● STATED PROBLEM
Please rewrite every line of the data below, substituting "anticlockwise" for each "counterclockwise" and leaving everything else as it is.

Data items:
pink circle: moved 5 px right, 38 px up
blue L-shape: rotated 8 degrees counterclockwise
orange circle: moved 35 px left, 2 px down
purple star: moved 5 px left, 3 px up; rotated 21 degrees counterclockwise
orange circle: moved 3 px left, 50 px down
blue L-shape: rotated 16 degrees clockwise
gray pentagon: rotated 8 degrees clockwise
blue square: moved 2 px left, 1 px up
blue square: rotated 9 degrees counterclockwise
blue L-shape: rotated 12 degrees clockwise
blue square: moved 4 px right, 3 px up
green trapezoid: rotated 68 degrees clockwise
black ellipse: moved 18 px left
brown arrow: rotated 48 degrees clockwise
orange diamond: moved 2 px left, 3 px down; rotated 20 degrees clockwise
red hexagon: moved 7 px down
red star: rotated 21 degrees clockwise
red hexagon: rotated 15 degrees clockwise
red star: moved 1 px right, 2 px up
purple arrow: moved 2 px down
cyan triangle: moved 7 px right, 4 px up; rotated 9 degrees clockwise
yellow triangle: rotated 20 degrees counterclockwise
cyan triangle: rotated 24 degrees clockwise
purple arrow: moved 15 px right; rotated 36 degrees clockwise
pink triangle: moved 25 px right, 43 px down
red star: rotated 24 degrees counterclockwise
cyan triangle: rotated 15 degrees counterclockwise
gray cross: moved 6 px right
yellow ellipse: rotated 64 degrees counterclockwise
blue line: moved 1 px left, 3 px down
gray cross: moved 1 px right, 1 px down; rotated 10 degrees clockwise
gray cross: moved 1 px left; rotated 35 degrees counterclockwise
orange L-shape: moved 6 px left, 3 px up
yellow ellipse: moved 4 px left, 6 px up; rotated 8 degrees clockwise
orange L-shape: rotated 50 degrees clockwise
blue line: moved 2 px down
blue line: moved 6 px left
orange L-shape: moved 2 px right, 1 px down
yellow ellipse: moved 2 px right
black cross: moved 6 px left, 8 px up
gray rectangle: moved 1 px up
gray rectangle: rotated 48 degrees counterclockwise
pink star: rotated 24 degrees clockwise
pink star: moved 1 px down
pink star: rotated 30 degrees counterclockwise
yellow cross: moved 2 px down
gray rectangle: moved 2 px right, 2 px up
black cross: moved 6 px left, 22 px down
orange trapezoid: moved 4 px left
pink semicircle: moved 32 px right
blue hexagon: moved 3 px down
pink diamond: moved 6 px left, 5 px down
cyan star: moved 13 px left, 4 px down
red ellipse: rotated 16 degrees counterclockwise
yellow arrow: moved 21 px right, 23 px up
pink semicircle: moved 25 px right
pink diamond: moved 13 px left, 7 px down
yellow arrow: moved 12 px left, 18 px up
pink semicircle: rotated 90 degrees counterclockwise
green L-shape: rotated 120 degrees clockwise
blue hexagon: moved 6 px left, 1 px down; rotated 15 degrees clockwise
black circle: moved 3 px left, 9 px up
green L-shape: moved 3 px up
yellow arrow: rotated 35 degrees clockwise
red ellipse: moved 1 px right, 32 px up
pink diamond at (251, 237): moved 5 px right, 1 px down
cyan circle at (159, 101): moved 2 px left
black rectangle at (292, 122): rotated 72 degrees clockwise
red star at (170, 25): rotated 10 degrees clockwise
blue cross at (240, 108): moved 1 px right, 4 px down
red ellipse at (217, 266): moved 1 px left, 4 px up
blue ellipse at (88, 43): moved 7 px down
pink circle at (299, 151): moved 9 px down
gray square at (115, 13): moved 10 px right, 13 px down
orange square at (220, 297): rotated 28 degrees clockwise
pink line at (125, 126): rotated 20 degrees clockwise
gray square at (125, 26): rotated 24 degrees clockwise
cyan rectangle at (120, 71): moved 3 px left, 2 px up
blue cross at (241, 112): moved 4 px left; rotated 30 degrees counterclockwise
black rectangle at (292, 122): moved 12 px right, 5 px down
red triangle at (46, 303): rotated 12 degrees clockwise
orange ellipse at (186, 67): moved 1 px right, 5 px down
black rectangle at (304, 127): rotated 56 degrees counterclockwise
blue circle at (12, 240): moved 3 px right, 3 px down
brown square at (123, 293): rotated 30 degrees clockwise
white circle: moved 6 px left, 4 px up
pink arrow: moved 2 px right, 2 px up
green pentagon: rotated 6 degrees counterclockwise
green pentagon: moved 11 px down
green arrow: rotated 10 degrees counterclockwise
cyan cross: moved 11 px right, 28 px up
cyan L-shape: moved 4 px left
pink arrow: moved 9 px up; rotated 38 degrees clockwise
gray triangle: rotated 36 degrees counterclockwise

● ANSWER TO THIS PROBLEM
pink circle: moved 5 px right, 38 px up
blue L-shape: rotated 8 degrees anticlockwise
orange circle: moved 35 px left, 2 px down
purple star: moved 5 px left, 3 px up; rotated 21 degrees anticlockwise
orange circle: moved 3 px left, 50 px down
blue L-shape: rotated 16 degrees clockwise
gray pentagon: rotated 8 degrees clockwise
blue square: moved 2 px left, 1 px up
blue square: rotated 9 degrees anticlockwise
blue L-shape: rotated 12 degrees clockwise
blue square: moved 4 px right, 3 px up
green trapezoid: rotated 68 degrees clockwise
black ellipse: moved 18 px left
brown arrow: rotated 48 degrees clockwise
orange diamond: moved 2 px left, 3 px down; rotated 20 degrees clockwise
red hexagon: moved 7 px down
red star: rotated 21 degrees clockwise
red hexagon: rotated 15 degrees clockwise
red star: moved 1 px right, 2 px up
purple arrow: moved 2 px down
cyan triangle: moved 7 px right, 4 px up; rotated 9 degrees clockwise
yellow triangle: rotated 20 degrees anticlockwise
cyan triangle: rotated 24 degrees clockwise
purple arrow: moved 15 px right; rotated 36 degrees clockwise
pink triangle: moved 25 px right, 43 px down
red star: rotated 24 degrees anticlockwise
cyan triangle: rotated 15 degrees anticlockwise
gray cross: moved 6 px right
yellow ellipse: rotated 64 degrees anticlockwise
blue line: moved 1 px left, 3 px down
gray cross: moved 1 px right, 1 px down; rotated 10 degrees clockwise
gray cross: moved 1 px left; rotated 35 degrees anticlockwise
orange L-shape: moved 6 px left, 3 px up
yellow ellipse: moved 4 px left, 6 px up; rotated 8 degrees clockwise
orange L-shape: rotated 50 degrees clockwise
blue line: moved 2 px down
blue line: moved 6 px left
orange L-shape: moved 2 px right, 1 px down
yellow ellipse: moved 2 px right
black cross: moved 6 px left, 8 px up
gray rectangle: moved 1 px up
gray rectangle: rotated 48 degrees anticlockwise
pink star: rotated 24 degrees clockwise
pink star: moved 1 px down
pink star: rotated 30 degrees anticlockwise
yellow cross: moved 2 px down
gray rectangle: moved 2 px right, 2 px up
black cross: moved 6 px left, 22 px down
orange trapezoid: moved 4 px left
pink semicircle: moved 32 px right
blue hexagon: moved 3 px down
pink diamond: moved 6 px left, 5 px down
cyan star: moved 13 px left, 4 px down
red ellipse: rotated 16 degrees anticlockwise
yellow arrow: moved 21 px right, 23 px up
pink semicircle: moved 25 px right
pink diamond: moved 13 px left, 7 px down
yellow arrow: moved 12 px left, 18 px up
pink semicircle: rotated 90 degrees anticlockwise
green L-shape: rotated 120 degrees clockwise
blue hexagon: moved 6 px left, 1 px down; rotated 15 degrees clockwise
black circle: moved 3 px left, 9 px up
green L-shape: moved 3 px up
yellow arrow: rotated 35 degrees clockwise
red ellipse: moved 1 px right, 32 px up
pink diamond at (251, 237): moved 5 px right, 1 px down
cyan circle at (159, 101): moved 2 px left
black rectangle at (292, 122): rotated 72 degrees clockwise
red star at (170, 25): rotated 10 degrees clockwise
blue cross at (240, 108): moved 1 px right, 4 px down
red ellipse at (217, 266): moved 1 px left, 4 px up
blue ellipse at (88, 43): moved 7 px down
pink circle at (299, 151): moved 9 px down
gray square at (115, 13): moved 10 px right, 13 px down
orange square at (220, 297): rotated 28 degrees clockwise
pink line at (125, 126): rotated 20 degrees clockwise
gray square at (125, 26): rotated 24 degrees clockwise
cyan rectangle at (120, 71): moved 3 px left, 2 px up
blue cross at (241, 112): moved 4 px left; rotated 30 degrees anticlockwise
black rectangle at (292, 122): moved 12 px right, 5 px down
red triangle at (46, 303): rotated 12 degrees clockwise
orange ellipse at (186, 67): moved 1 px right, 5 px down
black rectangle at (304, 127): rotated 56 degrees anticlockwise
blue circle at (12, 240): moved 3 px right, 3 px down
brown square at (123, 293): rotated 30 degrees clockwise
white circle: moved 6 px left, 4 px up
pink arrow: moved 2 px right, 2 px up
green pentagon: rotated 6 degrees anticlockwise
green pentagon: moved 11 px down
green arrow: rotated 10 degrees anticlockwise
cyan cross: moved 11 px right, 28 px up
cyan L-shape: moved 4 px left
pink arrow: moved 9 px up; rotated 38 degrees clockwise
gray triangle: rotated 36 degrees anticlockwise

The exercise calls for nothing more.